### WHAT THIS TASK INVOLVES
The listing below contains a span that opens with the line containing "chalice (ebony) 28,394,129,479" and closes with the line containing "toy car (aqua) 134,464,210,565". Return that span exactly.

======

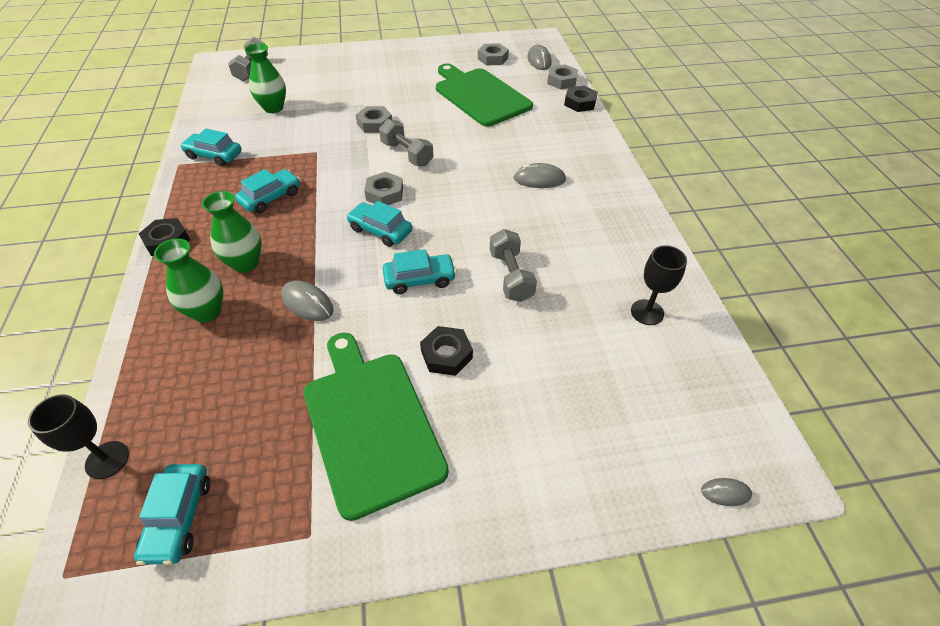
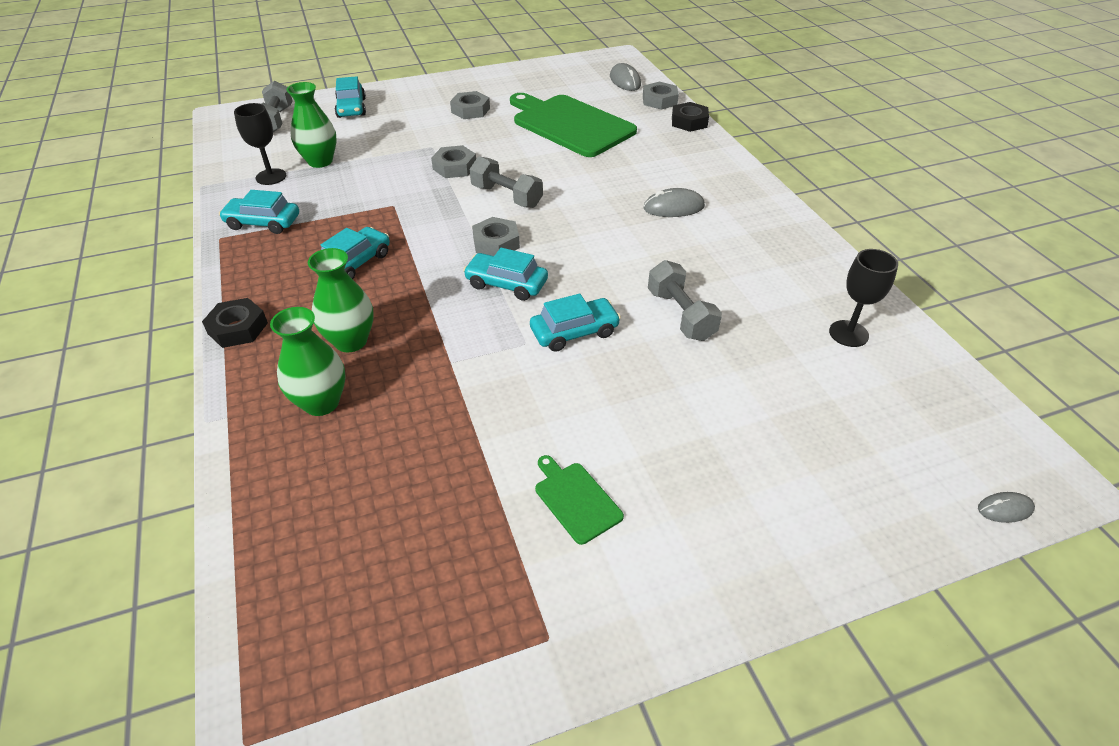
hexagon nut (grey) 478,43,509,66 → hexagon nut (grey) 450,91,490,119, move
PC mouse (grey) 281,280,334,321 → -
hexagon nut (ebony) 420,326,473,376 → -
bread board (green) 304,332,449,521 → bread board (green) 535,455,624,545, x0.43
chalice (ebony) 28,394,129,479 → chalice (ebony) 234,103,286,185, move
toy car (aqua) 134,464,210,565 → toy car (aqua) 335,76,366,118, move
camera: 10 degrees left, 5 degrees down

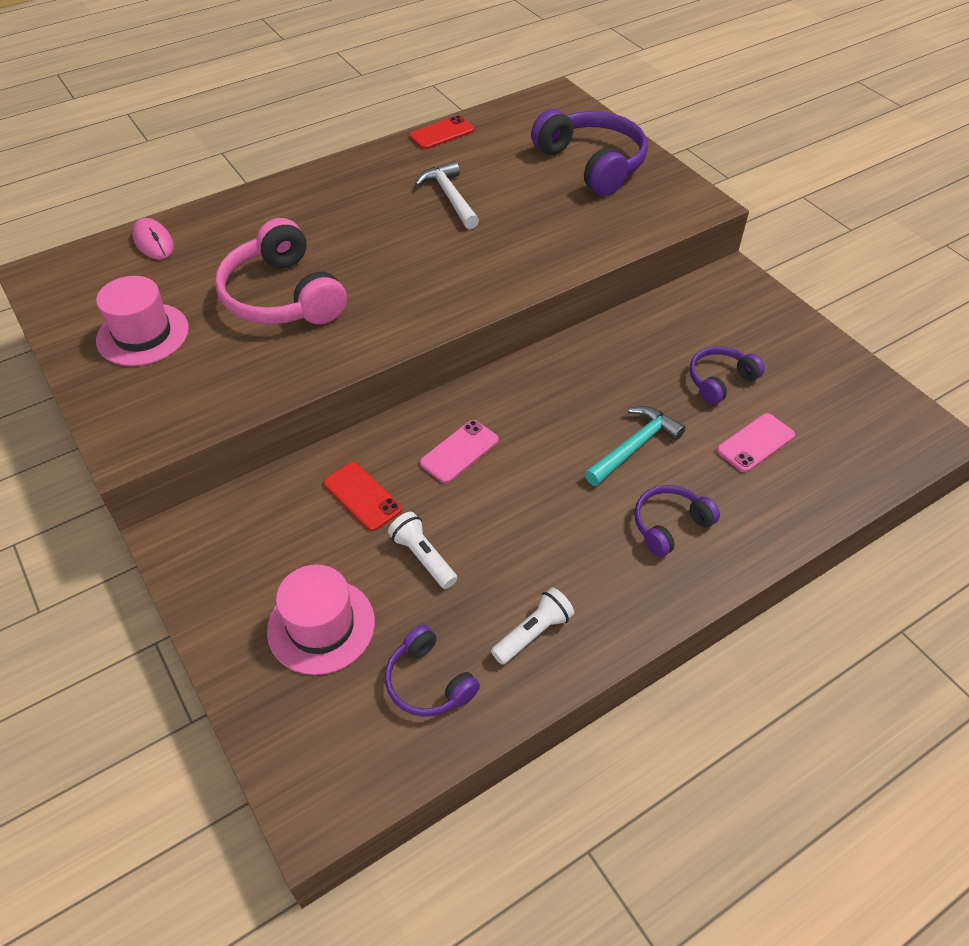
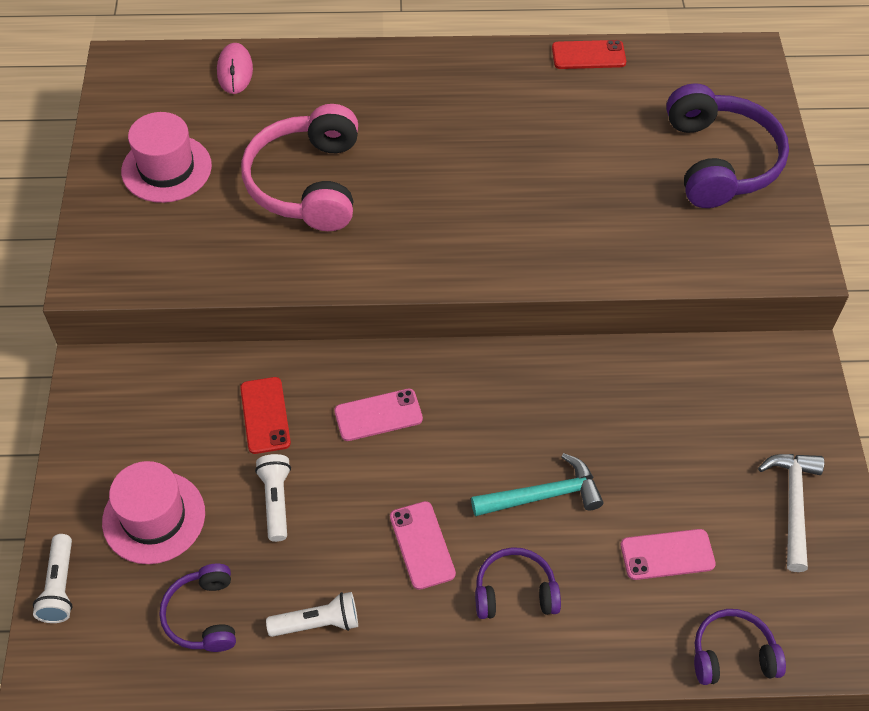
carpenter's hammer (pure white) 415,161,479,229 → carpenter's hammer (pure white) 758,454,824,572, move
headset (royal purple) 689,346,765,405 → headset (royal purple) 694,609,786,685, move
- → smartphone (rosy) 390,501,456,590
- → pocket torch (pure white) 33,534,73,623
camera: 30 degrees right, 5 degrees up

======

### EXERCISE RESULT
chalice (ebony) 28,394,129,479 → chalice (ebony) 234,103,286,185, move
toy car (aqua) 134,464,210,565 → toy car (aqua) 335,76,366,118, move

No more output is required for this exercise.